Every entry needs to be duplicated exactly.
*** Data supplied Section Begins ***
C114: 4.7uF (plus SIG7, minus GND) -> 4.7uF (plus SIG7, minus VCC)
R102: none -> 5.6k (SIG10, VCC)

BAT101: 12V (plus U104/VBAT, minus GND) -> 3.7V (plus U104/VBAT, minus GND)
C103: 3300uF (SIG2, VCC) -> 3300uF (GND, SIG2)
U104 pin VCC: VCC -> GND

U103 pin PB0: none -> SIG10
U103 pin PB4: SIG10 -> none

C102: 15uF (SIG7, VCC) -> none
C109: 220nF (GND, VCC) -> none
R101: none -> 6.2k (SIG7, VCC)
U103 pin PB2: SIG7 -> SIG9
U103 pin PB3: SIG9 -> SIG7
*** Data supplied Section Ends ***
■ Answer section
C114: 4.7uF (plus SIG7, minus GND) -> 4.7uF (plus SIG7, minus VCC)
R102: none -> 5.6k (SIG10, VCC)

BAT101: 12V (plus U104/VBAT, minus GND) -> 3.7V (plus U104/VBAT, minus GND)
C103: 3300uF (SIG2, VCC) -> 3300uF (GND, SIG2)
U104 pin VCC: VCC -> GND

U103 pin PB0: none -> SIG10
U103 pin PB4: SIG10 -> none

C102: 15uF (SIG7, VCC) -> none
C109: 220nF (GND, VCC) -> none
R101: none -> 6.2k (SIG7, VCC)
U103 pin PB2: SIG7 -> SIG9
U103 pin PB3: SIG9 -> SIG7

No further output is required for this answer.